_RECORDS FOR THE TASK_:
--
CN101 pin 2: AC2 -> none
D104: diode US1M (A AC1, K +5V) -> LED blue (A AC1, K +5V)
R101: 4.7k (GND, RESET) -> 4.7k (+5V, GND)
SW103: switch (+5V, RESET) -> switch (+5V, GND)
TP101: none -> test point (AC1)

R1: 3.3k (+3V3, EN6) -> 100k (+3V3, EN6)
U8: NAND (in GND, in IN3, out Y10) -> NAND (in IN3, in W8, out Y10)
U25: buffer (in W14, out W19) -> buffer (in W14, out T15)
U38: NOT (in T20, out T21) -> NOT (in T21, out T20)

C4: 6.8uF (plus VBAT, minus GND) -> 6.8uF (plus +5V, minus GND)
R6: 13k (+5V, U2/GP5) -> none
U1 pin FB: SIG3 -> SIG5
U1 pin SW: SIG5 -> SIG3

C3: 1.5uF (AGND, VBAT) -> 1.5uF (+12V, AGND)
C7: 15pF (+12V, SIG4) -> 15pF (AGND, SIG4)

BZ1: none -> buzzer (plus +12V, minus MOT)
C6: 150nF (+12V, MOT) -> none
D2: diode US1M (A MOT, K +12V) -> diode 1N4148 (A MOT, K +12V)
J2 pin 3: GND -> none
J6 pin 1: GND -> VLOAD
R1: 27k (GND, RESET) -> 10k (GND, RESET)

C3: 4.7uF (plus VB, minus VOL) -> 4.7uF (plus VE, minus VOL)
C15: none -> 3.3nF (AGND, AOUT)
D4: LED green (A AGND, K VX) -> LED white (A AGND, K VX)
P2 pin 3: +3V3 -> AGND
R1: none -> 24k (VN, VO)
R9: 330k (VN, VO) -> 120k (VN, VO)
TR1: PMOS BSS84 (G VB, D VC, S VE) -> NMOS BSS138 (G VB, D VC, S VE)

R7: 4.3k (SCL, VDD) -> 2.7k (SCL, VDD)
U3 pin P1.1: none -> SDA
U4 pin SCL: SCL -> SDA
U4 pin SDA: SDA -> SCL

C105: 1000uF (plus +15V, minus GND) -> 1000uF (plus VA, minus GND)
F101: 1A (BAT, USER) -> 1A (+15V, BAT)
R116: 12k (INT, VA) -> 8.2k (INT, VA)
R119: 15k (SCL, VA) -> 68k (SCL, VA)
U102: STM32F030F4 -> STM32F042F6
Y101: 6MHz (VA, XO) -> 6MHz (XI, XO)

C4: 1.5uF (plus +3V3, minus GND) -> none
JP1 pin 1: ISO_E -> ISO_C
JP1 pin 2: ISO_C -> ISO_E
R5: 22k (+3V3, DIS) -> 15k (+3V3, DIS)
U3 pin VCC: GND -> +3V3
--
_REQUIRED ACTION_: Copy out the lines of the data where the string "plus" occurs.

_EXERCISE SOLUTION_:
C4: 6.8uF (plus VBAT, minus GND) -> 6.8uF (plus +5V, minus GND)
BZ1: none -> buzzer (plus +12V, minus MOT)
C3: 4.7uF (plus VB, minus VOL) -> 4.7uF (plus VE, minus VOL)
C105: 1000uF (plus +15V, minus GND) -> 1000uF (plus VA, minus GND)
C4: 1.5uF (plus +3V3, minus GND) -> none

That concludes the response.